» **WHAT YOU SHOULD DO**
Copy from the first line below down to and including the line with "white stacking toy [251,280,287,323]". Skip the pictures.

***

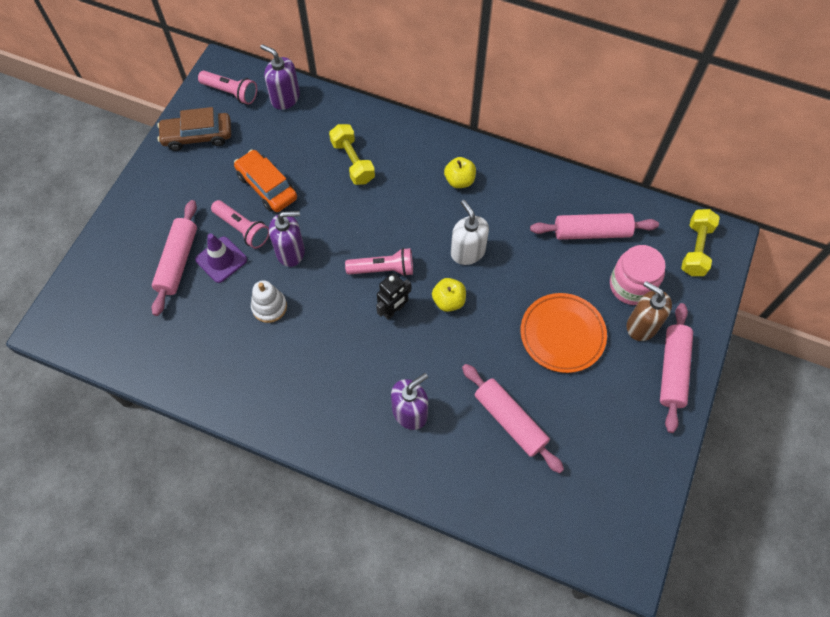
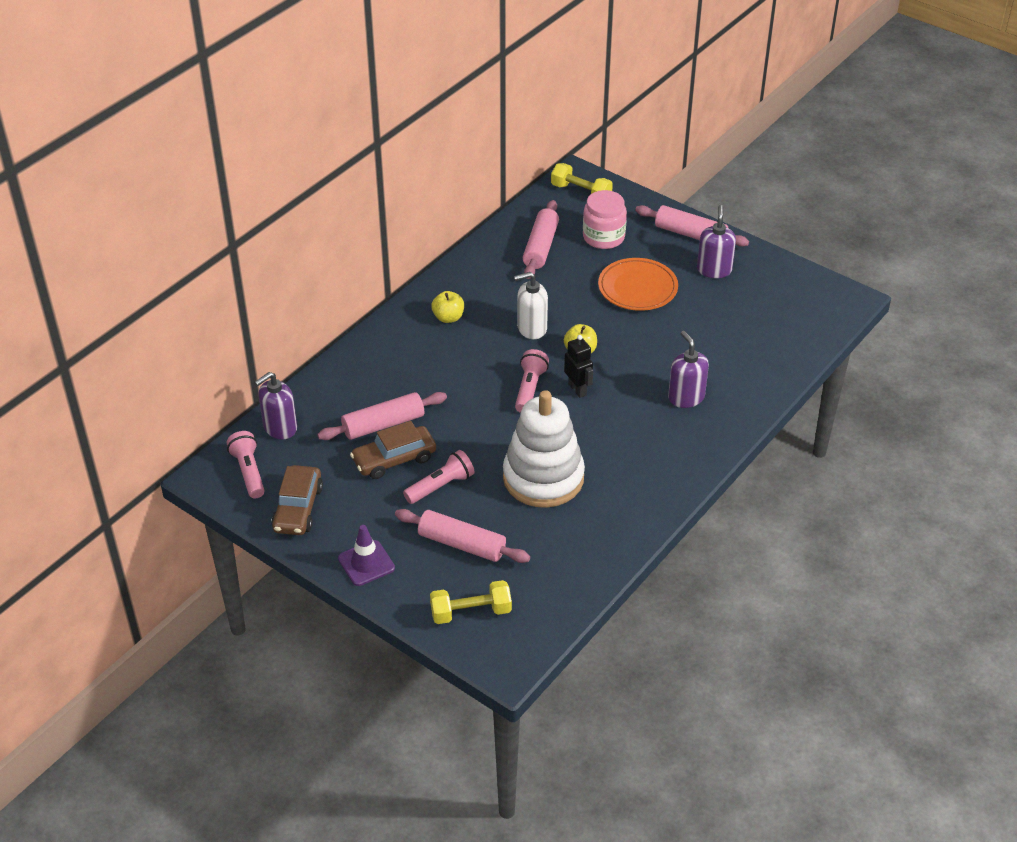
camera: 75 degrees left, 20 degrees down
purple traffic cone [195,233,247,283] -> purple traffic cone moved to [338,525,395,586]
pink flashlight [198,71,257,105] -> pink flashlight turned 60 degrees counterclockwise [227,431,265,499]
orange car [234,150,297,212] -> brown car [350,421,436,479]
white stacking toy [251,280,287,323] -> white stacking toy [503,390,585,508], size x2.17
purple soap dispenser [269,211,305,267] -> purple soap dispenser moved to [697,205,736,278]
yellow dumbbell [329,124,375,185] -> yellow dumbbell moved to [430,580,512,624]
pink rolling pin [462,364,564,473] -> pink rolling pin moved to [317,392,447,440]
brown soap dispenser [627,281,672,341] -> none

***

» **ANSWER SECTION**
camera: 75 degrees left, 20 degrees down
purple traffic cone [195,233,247,283] -> purple traffic cone moved to [338,525,395,586]
pink flashlight [198,71,257,105] -> pink flashlight turned 60 degrees counterclockwise [227,431,265,499]
orange car [234,150,297,212] -> brown car [350,421,436,479]
white stacking toy [251,280,287,323] -> white stacking toy [503,390,585,508], size x2.17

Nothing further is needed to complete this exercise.